### Task item
Please restate each line of the material word for word and omit any pictures.

### Input data

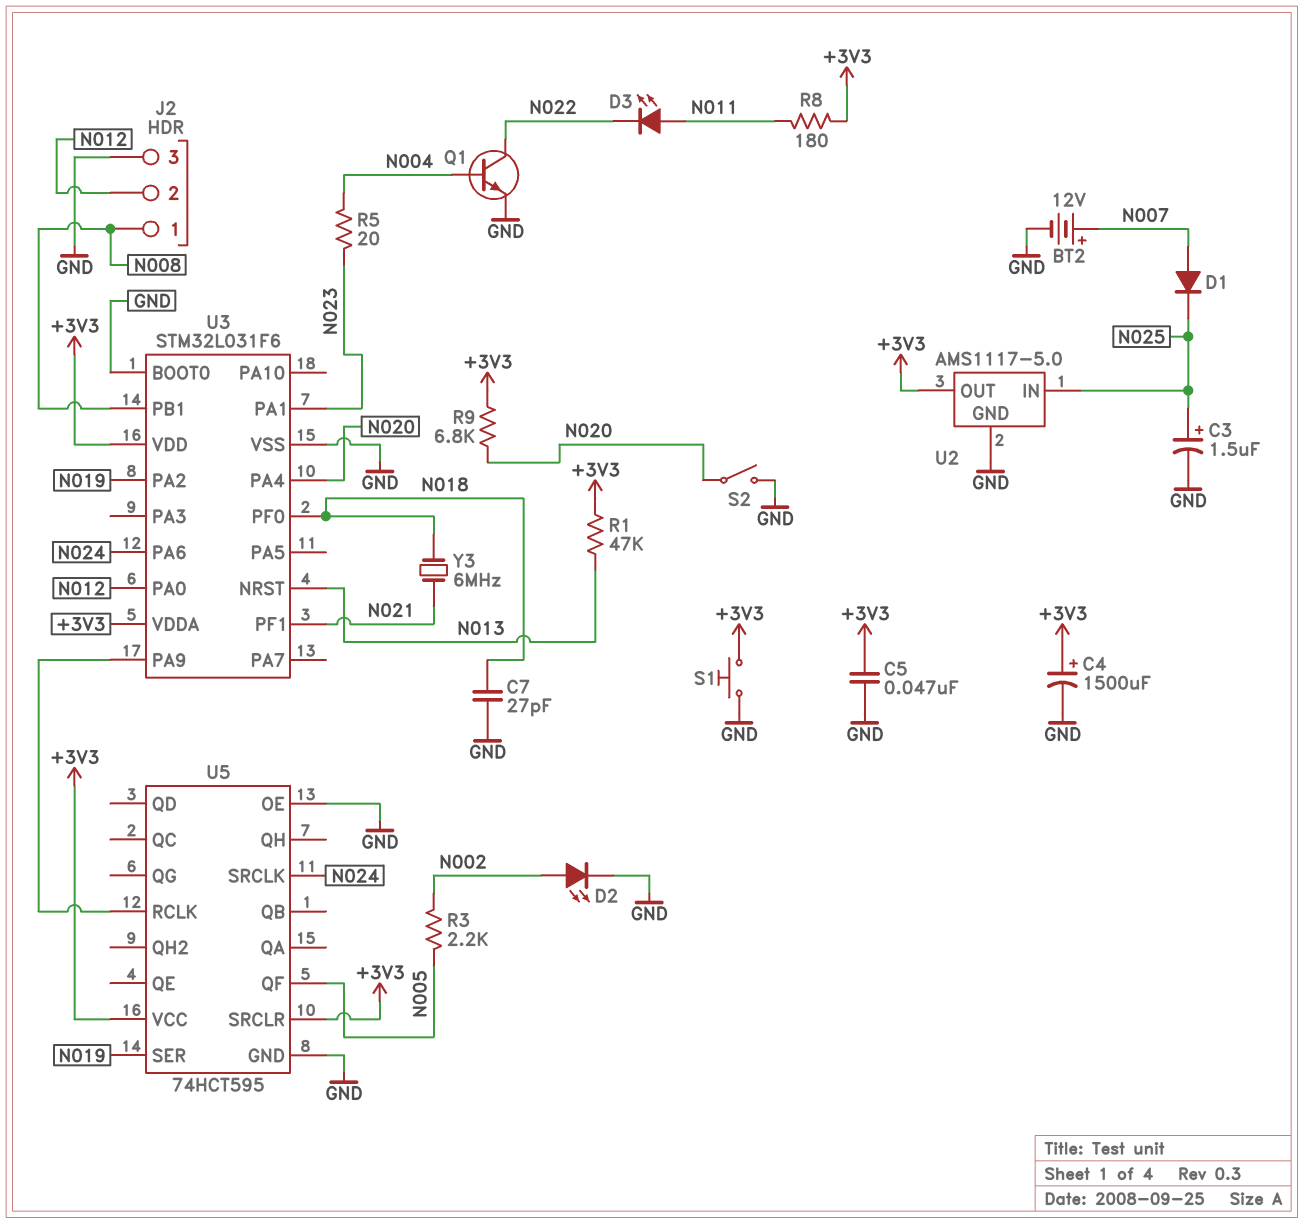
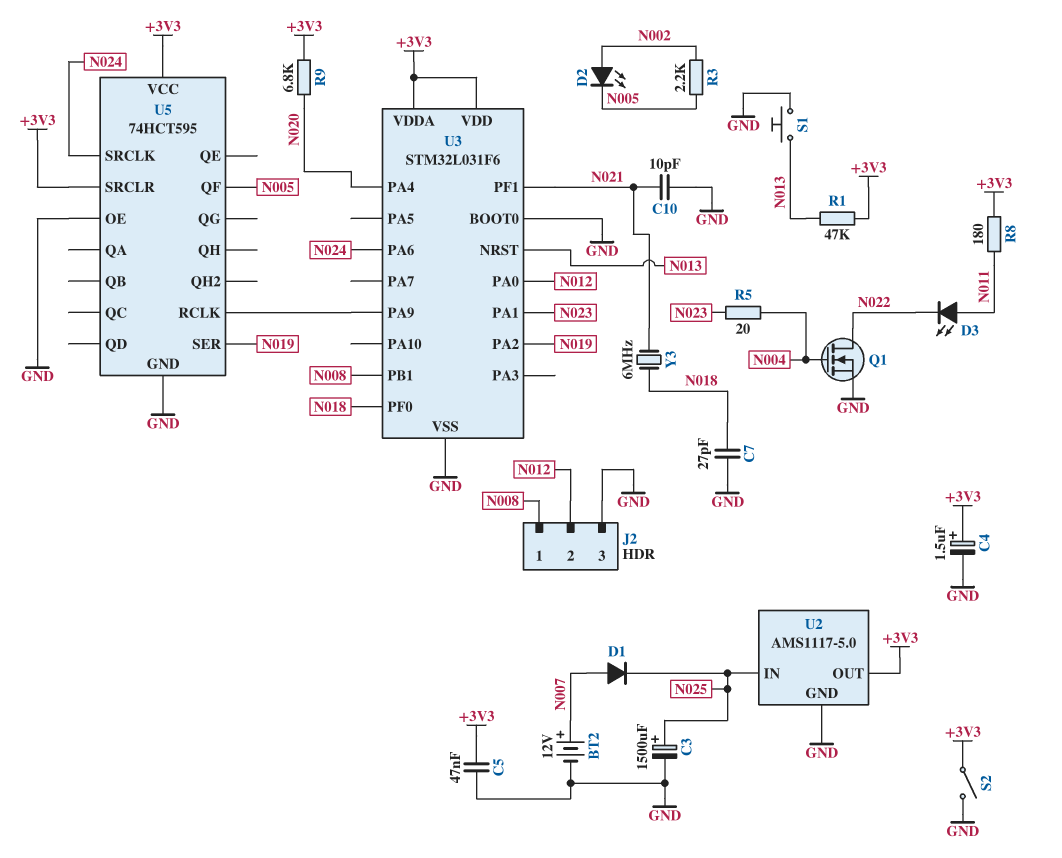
C3: 1.5uF (plus N025, minus GND) -> 1500uF (plus N025, minus GND)
C4: 1500uF (plus +3V3, minus GND) -> 1.5uF (plus +3V3, minus GND)
C10: none -> 10pF (GND, N021)
D2: LED (A N002, K GND) -> LED (A N002, K N005)
Q1: NPN (B N004, C N022, E GND) -> NMOS (G N004, D N022, S GND)
S1: button (+3V3, GND) -> button (GND, N013)
S2: switch (GND, N020) -> switch (+3V3, GND)

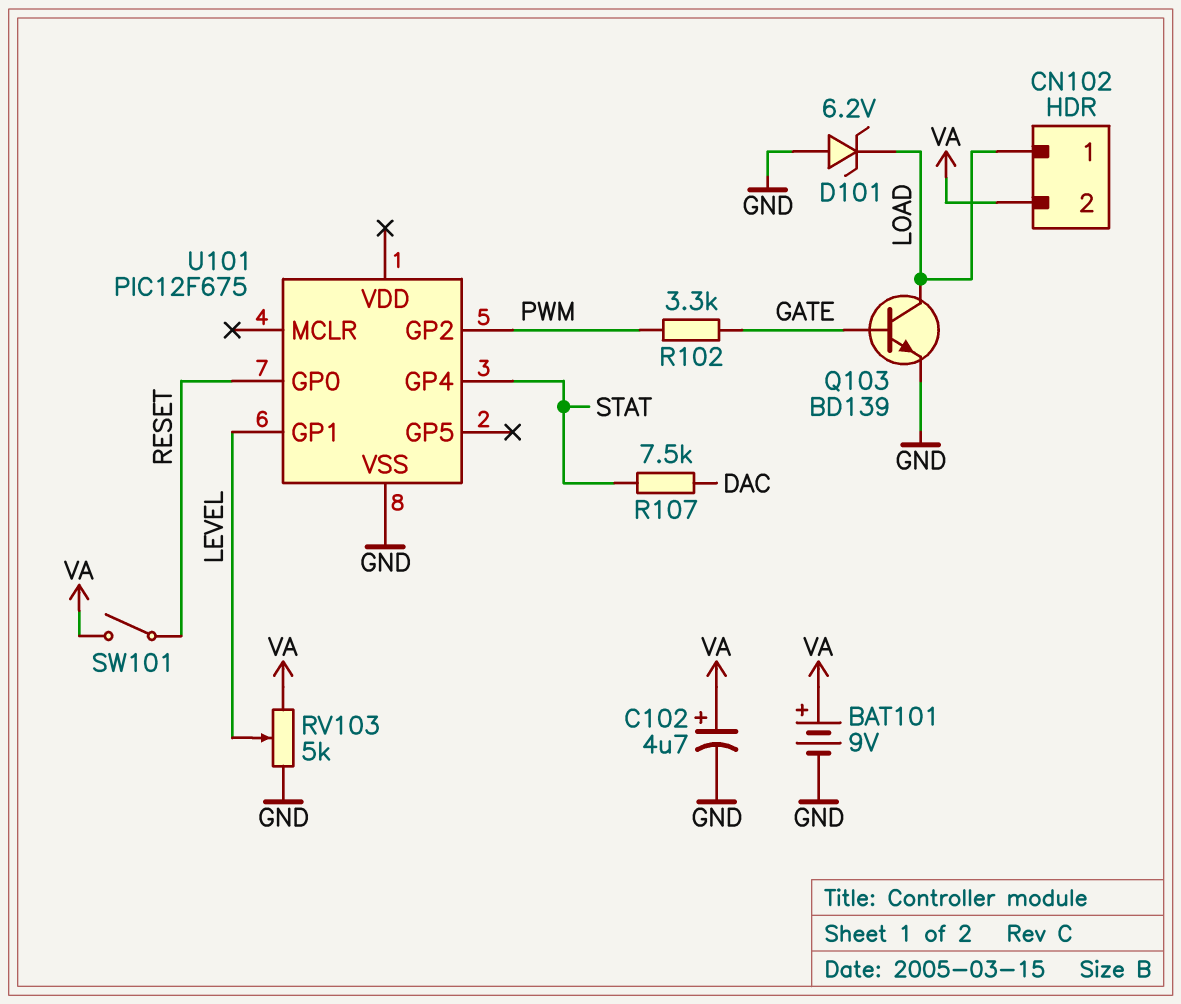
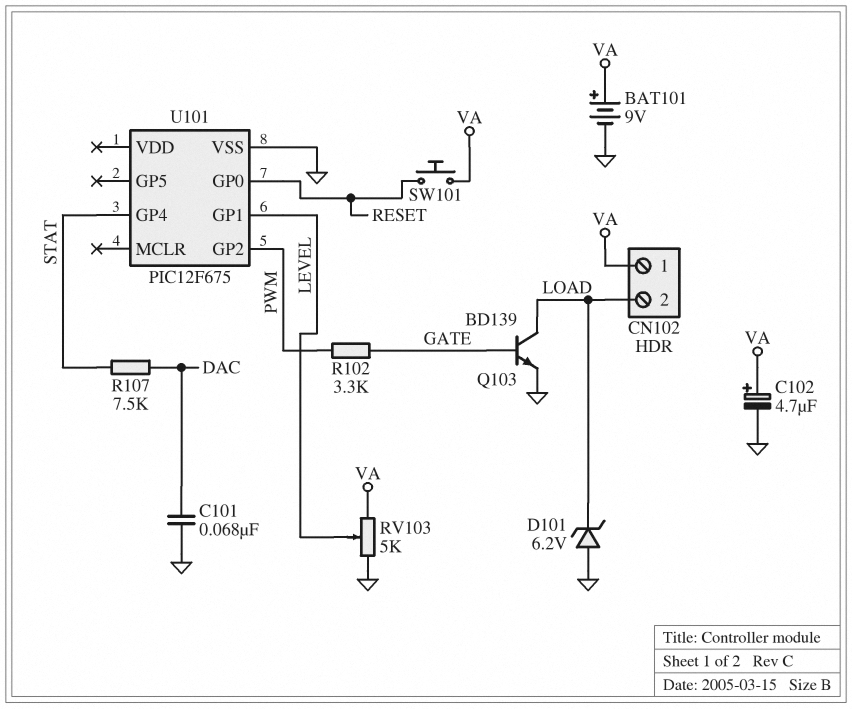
C101: none -> 68nF (DAC, GND)
CN102 pin 1: LOAD -> VA
CN102 pin 2: VA -> LOAD
SW101: switch (RESET, VA) -> button (RESET, VA)

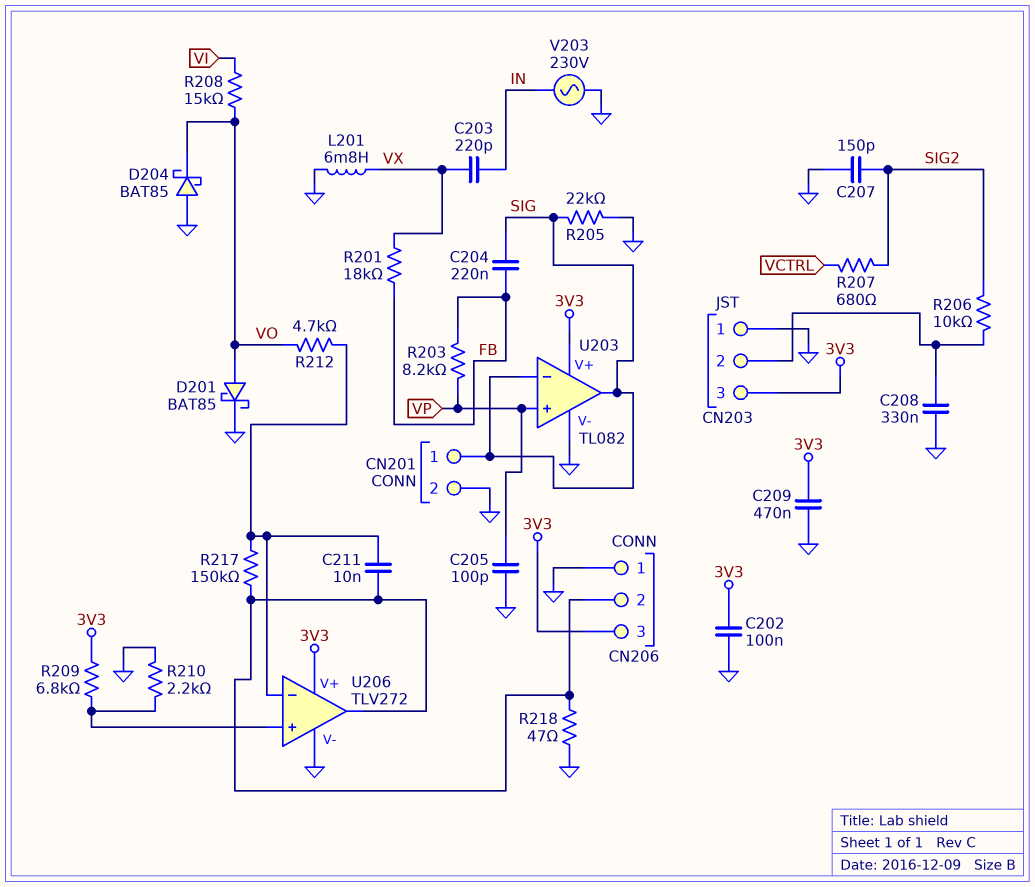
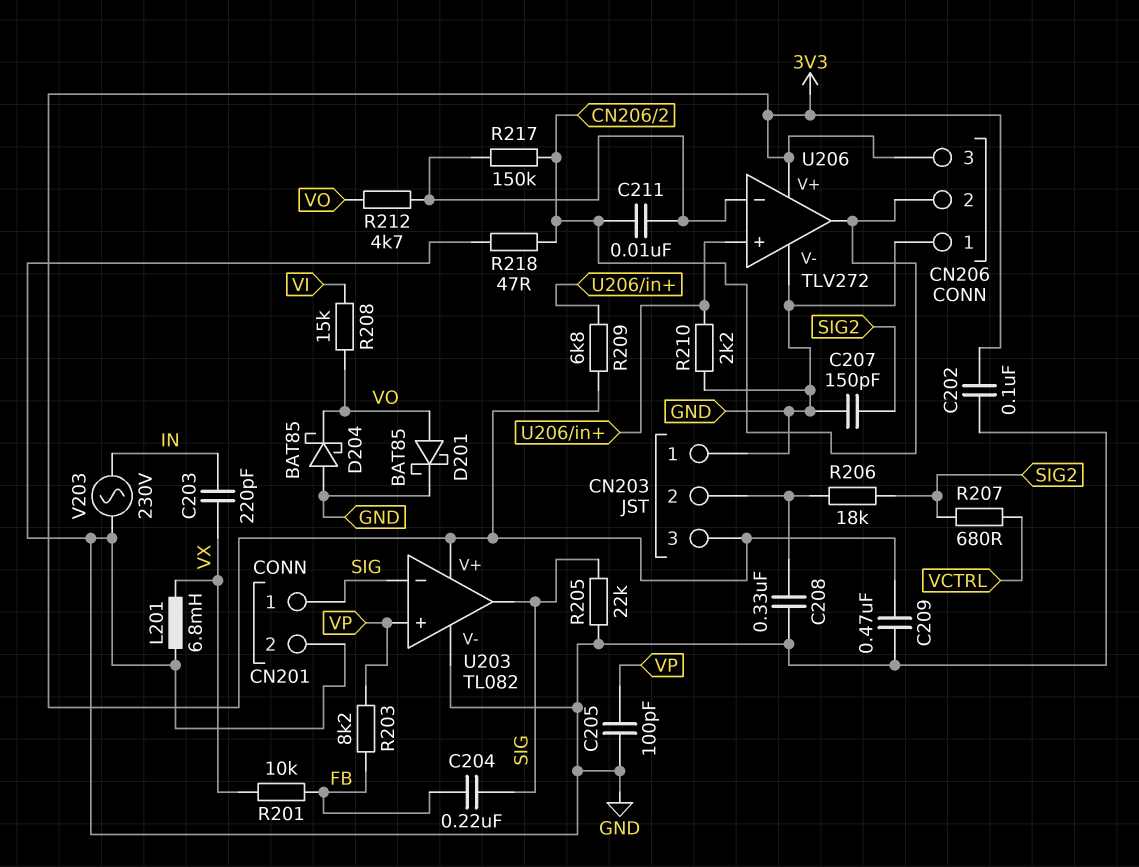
R201: 18k (FB, VX) -> 10k (FB, VX)
R206: 10k (CN203/2, SIG2) -> 18k (CN203/2, SIG2)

### Task output
C3: 1.5uF (plus N025, minus GND) -> 1500uF (plus N025, minus GND)
C4: 1500uF (plus +3V3, minus GND) -> 1.5uF (plus +3V3, minus GND)
C10: none -> 10pF (GND, N021)
D2: LED (A N002, K GND) -> LED (A N002, K N005)
Q1: NPN (B N004, C N022, E GND) -> NMOS (G N004, D N022, S GND)
S1: button (+3V3, GND) -> button (GND, N013)
S2: switch (GND, N020) -> switch (+3V3, GND)

C101: none -> 68nF (DAC, GND)
CN102 pin 1: LOAD -> VA
CN102 pin 2: VA -> LOAD
SW101: switch (RESET, VA) -> button (RESET, VA)

R201: 18k (FB, VX) -> 10k (FB, VX)
R206: 10k (CN203/2, SIG2) -> 18k (CN203/2, SIG2)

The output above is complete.